EXERCISE DIRECTIONS:
Below is some data. Retype exactly the lines starting at the one with "white cone A3" and ending at the one with "none -> purple brick J2:J5 level 1".

DATA FOR THE TASK:

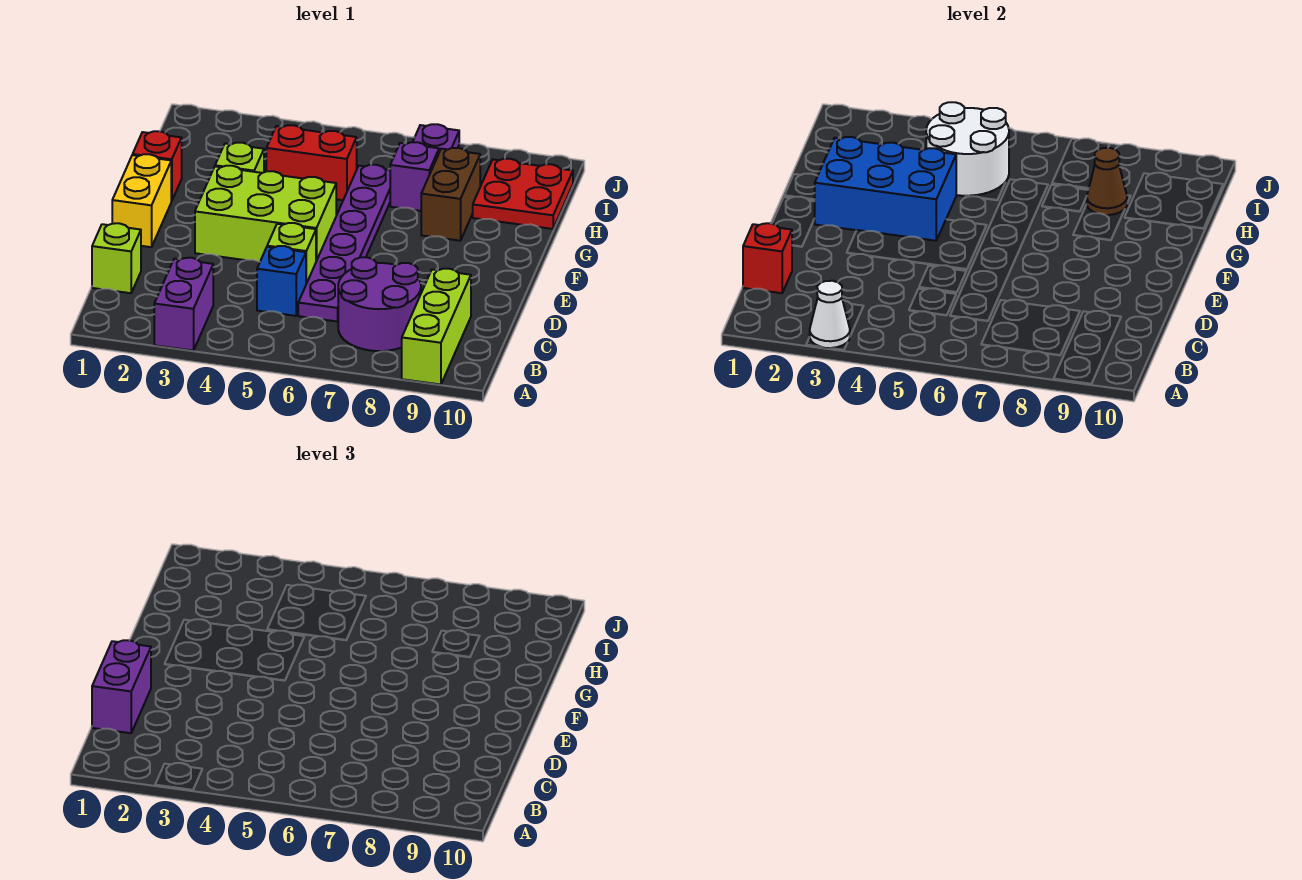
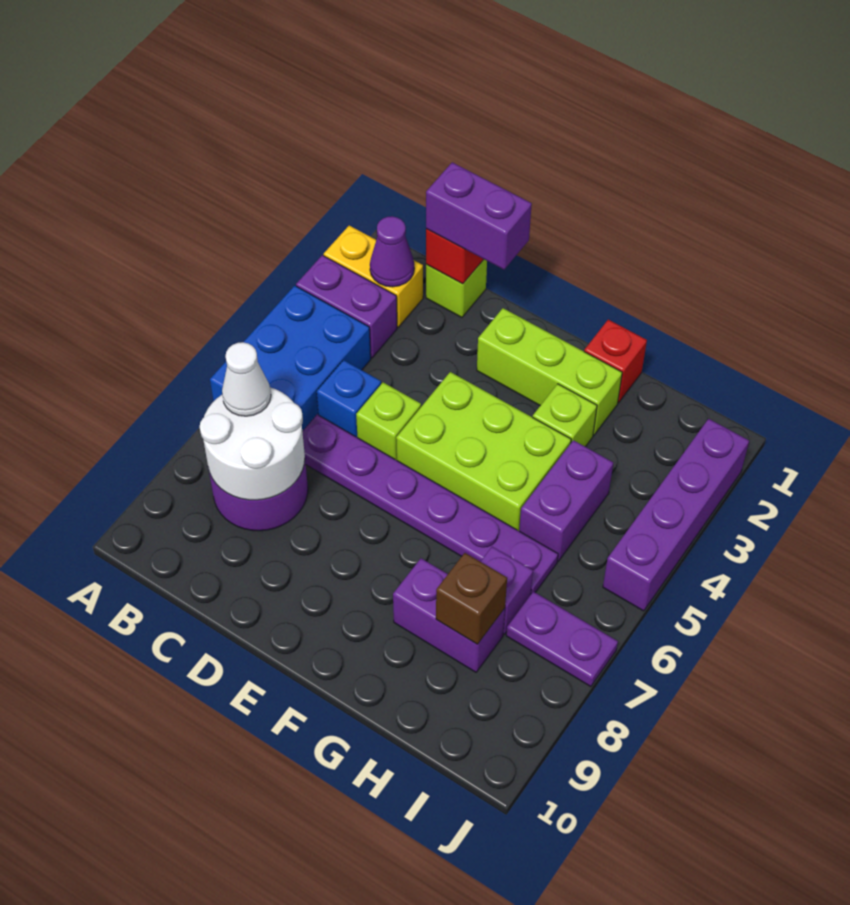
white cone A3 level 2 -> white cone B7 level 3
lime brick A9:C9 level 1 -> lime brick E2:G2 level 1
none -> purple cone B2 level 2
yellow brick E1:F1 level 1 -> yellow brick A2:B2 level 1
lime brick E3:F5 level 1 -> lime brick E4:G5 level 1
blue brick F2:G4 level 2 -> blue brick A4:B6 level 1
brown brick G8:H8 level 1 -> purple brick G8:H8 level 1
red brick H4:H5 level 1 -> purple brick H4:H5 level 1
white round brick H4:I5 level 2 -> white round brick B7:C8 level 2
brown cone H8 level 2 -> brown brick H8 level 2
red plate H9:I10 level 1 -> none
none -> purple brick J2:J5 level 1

* * *

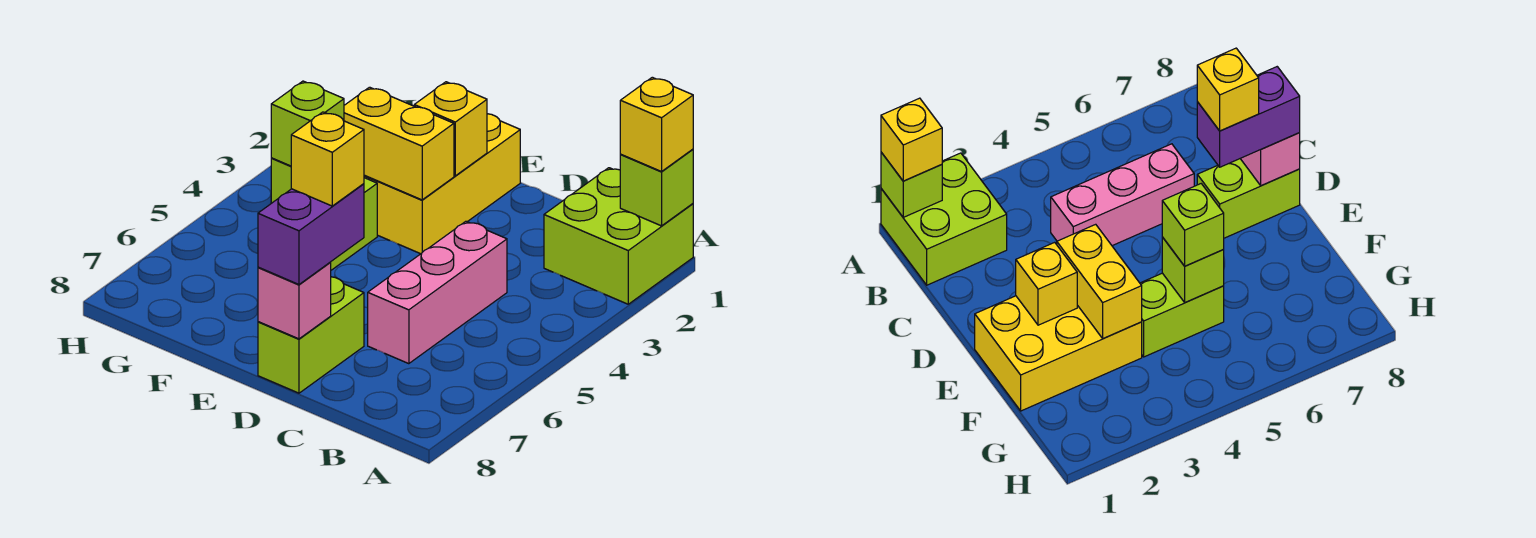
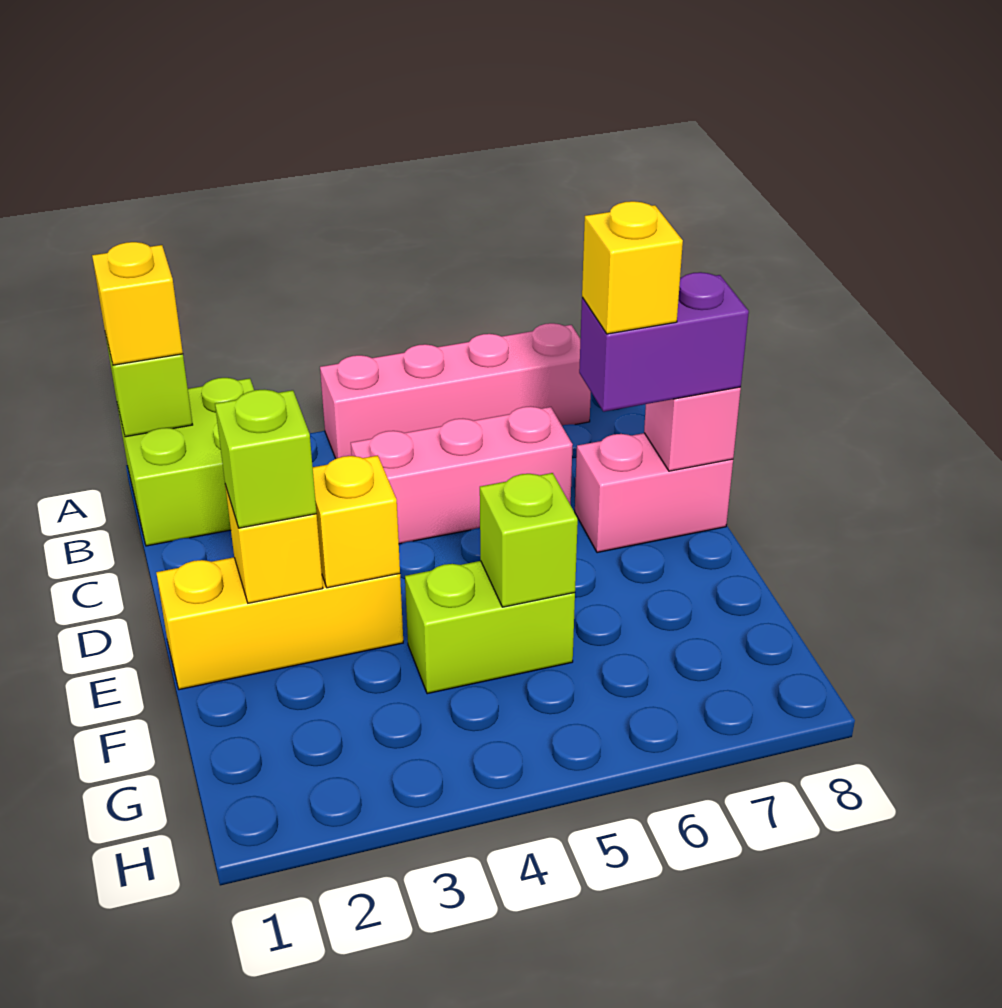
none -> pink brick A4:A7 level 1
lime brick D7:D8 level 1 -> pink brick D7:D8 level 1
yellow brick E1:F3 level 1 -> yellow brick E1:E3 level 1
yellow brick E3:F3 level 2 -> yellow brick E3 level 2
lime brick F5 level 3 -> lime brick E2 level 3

SOLUTION BELOW:
white cone A3 level 2 -> white cone B7 level 3
lime brick A9:C9 level 1 -> lime brick E2:G2 level 1
none -> purple cone B2 level 2
yellow brick E1:F1 level 1 -> yellow brick A2:B2 level 1
lime brick E3:F5 level 1 -> lime brick E4:G5 level 1
blue brick F2:G4 level 2 -> blue brick A4:B6 level 1
brown brick G8:H8 level 1 -> purple brick G8:H8 level 1
red brick H4:H5 level 1 -> purple brick H4:H5 level 1
white round brick H4:I5 level 2 -> white round brick B7:C8 level 2
brown cone H8 level 2 -> brown brick H8 level 2
red plate H9:I10 level 1 -> none
none -> purple brick J2:J5 level 1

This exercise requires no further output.